++++ DATA EXTRACT

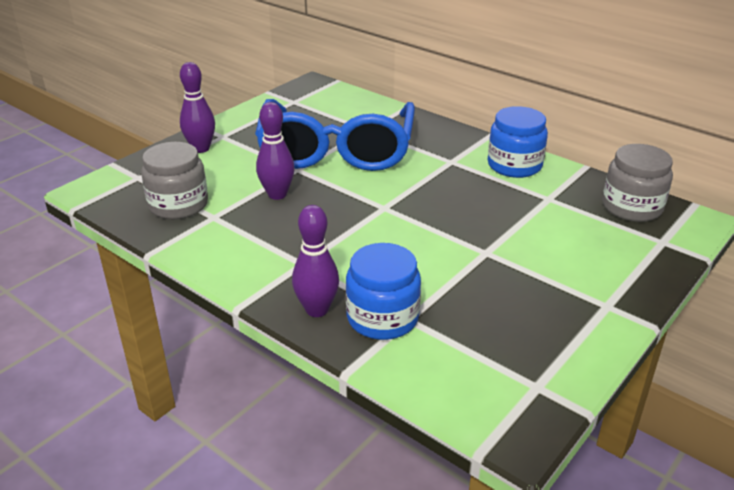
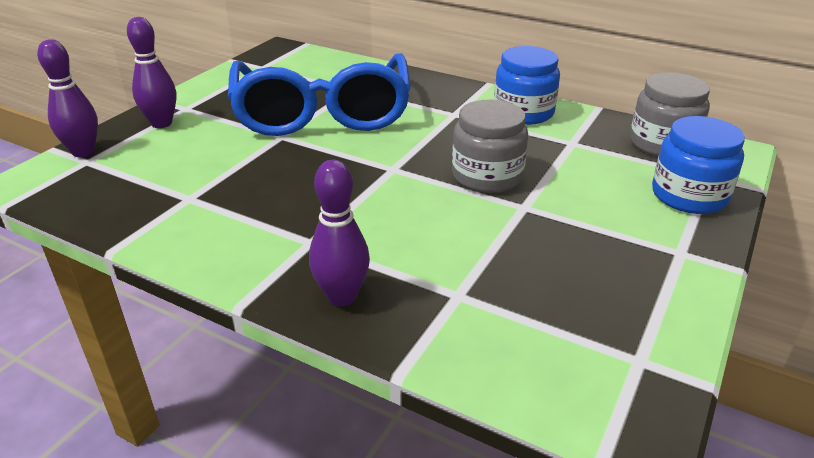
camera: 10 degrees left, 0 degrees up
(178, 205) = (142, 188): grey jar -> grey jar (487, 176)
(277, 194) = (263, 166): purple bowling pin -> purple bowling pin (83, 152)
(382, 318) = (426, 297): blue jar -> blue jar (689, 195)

++++++++
++++ DATA EXTRACT

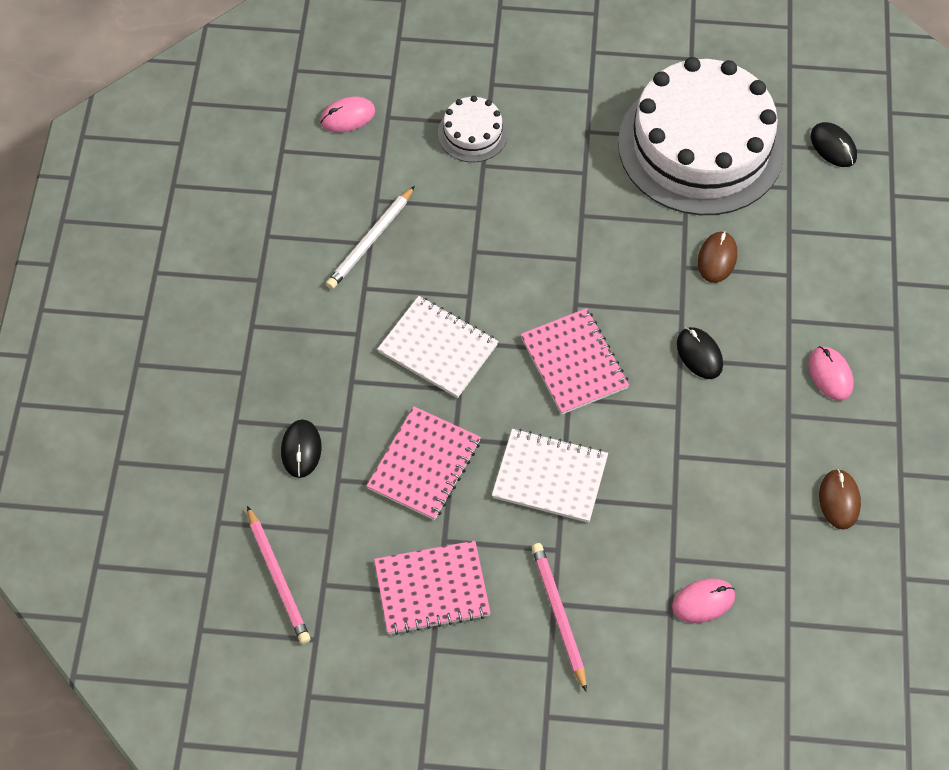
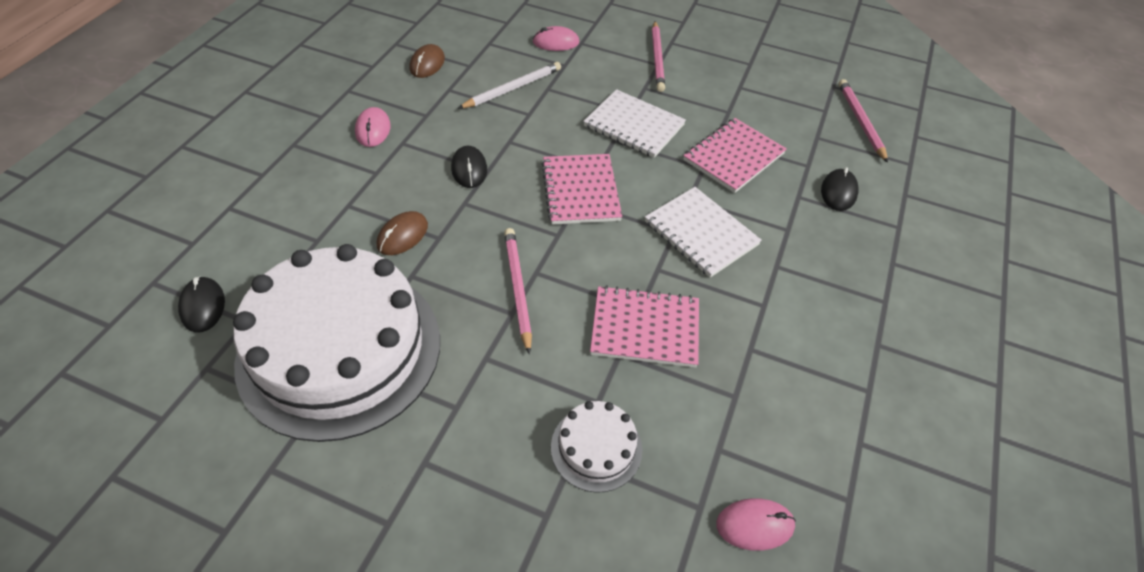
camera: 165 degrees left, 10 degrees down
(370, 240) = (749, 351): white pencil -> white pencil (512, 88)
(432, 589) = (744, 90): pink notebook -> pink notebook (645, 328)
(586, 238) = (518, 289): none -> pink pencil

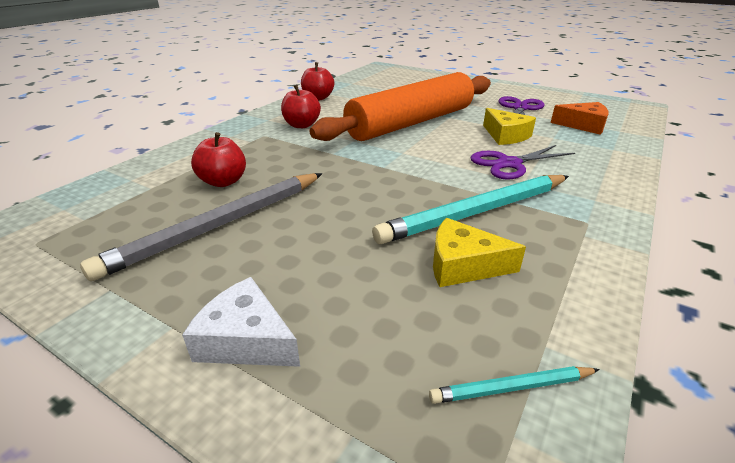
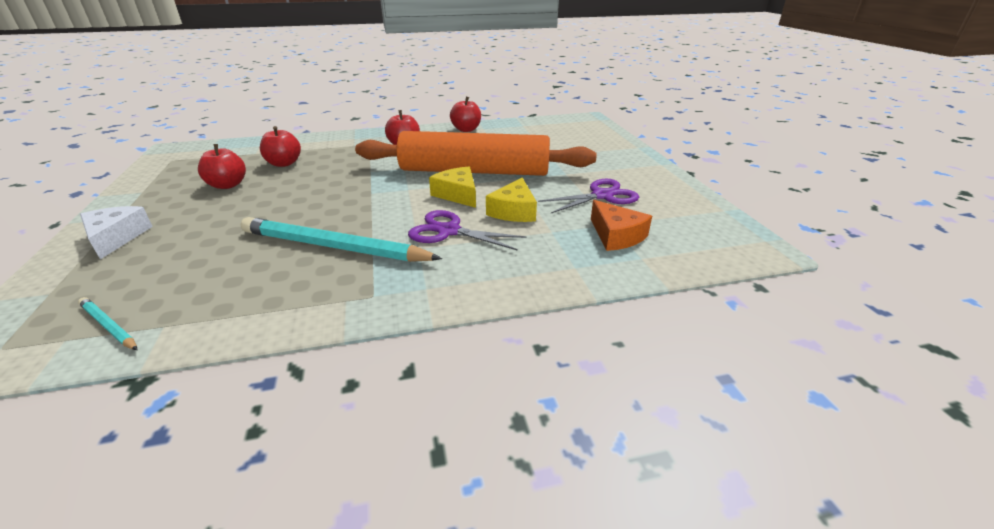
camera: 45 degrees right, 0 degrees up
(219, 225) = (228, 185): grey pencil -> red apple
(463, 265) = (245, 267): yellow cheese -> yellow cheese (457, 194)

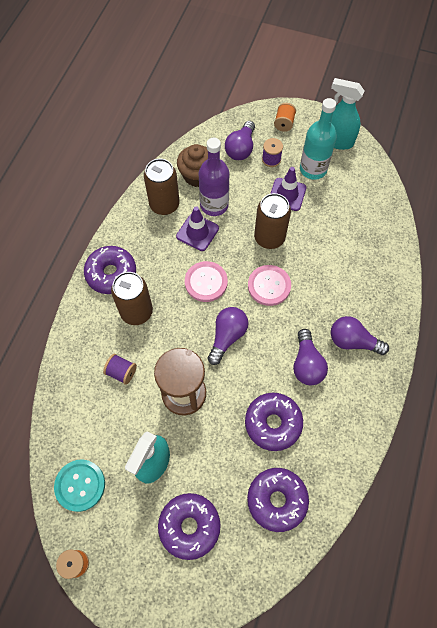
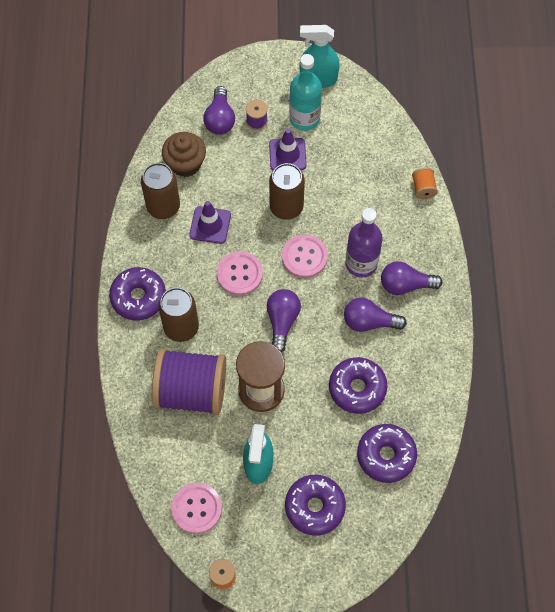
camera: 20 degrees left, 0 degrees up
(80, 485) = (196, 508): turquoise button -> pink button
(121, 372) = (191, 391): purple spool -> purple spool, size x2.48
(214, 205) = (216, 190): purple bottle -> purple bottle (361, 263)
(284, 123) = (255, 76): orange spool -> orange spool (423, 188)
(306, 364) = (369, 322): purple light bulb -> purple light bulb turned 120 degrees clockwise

++++++++

__PROBLEM DETAILS__. In the entries above, the lines from the one bearing "camera: 10 degrees left, 0 degrees up" up to and including the one bearing "(382, 318) = (426, 297): blue" should be transcribed exactly; no other line is wanted.

__RESPONSE TO THIS EXERCISE__.
camera: 10 degrees left, 0 degrees up
(178, 205) = (142, 188): grey jar -> grey jar (487, 176)
(277, 194) = (263, 166): purple bowling pin -> purple bowling pin (83, 152)
(382, 318) = (426, 297): blue jar -> blue jar (689, 195)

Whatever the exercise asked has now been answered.